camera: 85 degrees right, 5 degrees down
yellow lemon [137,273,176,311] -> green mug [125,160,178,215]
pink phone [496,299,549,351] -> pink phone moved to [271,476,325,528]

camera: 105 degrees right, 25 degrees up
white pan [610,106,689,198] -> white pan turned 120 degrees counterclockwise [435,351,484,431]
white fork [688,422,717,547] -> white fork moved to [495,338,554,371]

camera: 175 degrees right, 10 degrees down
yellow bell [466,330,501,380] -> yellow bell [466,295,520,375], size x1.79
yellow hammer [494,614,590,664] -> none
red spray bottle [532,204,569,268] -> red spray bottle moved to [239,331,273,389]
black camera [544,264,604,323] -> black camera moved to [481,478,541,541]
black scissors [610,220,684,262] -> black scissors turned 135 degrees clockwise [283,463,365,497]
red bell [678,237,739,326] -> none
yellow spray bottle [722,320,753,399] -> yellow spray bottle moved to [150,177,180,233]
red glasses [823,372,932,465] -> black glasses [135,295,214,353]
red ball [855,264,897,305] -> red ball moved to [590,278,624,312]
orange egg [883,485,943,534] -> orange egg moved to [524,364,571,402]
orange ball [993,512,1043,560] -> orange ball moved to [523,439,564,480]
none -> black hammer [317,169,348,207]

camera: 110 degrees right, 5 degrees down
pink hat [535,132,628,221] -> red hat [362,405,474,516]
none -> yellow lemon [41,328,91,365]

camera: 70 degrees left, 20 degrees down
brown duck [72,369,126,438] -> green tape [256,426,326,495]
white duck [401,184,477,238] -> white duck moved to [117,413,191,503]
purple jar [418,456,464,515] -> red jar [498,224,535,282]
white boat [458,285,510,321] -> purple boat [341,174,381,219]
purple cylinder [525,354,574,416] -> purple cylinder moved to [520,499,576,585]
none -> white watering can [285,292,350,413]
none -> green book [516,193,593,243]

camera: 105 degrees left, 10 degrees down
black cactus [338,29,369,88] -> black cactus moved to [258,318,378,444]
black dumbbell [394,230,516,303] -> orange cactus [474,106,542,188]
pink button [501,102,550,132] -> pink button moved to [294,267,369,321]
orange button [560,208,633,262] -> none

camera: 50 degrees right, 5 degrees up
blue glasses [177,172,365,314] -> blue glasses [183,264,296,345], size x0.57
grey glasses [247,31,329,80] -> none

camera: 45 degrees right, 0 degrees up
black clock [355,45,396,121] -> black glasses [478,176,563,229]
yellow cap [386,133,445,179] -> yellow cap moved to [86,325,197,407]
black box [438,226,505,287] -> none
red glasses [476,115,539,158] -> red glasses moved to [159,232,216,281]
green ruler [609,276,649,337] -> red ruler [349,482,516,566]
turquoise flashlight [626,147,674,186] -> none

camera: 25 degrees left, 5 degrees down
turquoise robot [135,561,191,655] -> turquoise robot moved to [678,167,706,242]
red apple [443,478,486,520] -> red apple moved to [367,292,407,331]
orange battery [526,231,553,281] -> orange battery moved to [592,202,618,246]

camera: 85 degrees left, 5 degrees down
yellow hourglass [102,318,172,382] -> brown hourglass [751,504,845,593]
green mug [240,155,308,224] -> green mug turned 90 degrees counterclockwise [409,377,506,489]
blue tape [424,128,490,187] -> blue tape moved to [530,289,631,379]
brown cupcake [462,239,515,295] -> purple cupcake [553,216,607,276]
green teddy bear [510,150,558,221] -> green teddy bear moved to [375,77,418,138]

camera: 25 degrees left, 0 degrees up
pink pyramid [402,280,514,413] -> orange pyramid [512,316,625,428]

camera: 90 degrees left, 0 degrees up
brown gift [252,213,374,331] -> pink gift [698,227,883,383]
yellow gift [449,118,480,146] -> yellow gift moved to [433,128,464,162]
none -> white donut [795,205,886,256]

[Goal of the exercise] Take the lines above from the first through the one containing "none -> white watering can [285,292,350,413]" and reproduce them exactly; include nothing else.

[Reply to the task]
camera: 85 degrees right, 5 degrees down
yellow lemon [137,273,176,311] -> green mug [125,160,178,215]
pink phone [496,299,549,351] -> pink phone moved to [271,476,325,528]

camera: 105 degrees right, 25 degrees up
white pan [610,106,689,198] -> white pan turned 120 degrees counterclockwise [435,351,484,431]
white fork [688,422,717,547] -> white fork moved to [495,338,554,371]

camera: 175 degrees right, 10 degrees down
yellow bell [466,330,501,380] -> yellow bell [466,295,520,375], size x1.79
yellow hammer [494,614,590,664] -> none
red spray bottle [532,204,569,268] -> red spray bottle moved to [239,331,273,389]
black camera [544,264,604,323] -> black camera moved to [481,478,541,541]
black scissors [610,220,684,262] -> black scissors turned 135 degrees clockwise [283,463,365,497]
red bell [678,237,739,326] -> none
yellow spray bottle [722,320,753,399] -> yellow spray bottle moved to [150,177,180,233]
red glasses [823,372,932,465] -> black glasses [135,295,214,353]
red ball [855,264,897,305] -> red ball moved to [590,278,624,312]
orange egg [883,485,943,534] -> orange egg moved to [524,364,571,402]
orange ball [993,512,1043,560] -> orange ball moved to [523,439,564,480]
none -> black hammer [317,169,348,207]

camera: 110 degrees right, 5 degrees down
pink hat [535,132,628,221] -> red hat [362,405,474,516]
none -> yellow lemon [41,328,91,365]

camera: 70 degrees left, 20 degrees down
brown duck [72,369,126,438] -> green tape [256,426,326,495]
white duck [401,184,477,238] -> white duck moved to [117,413,191,503]
purple jar [418,456,464,515] -> red jar [498,224,535,282]
white boat [458,285,510,321] -> purple boat [341,174,381,219]
purple cylinder [525,354,574,416] -> purple cylinder moved to [520,499,576,585]
none -> white watering can [285,292,350,413]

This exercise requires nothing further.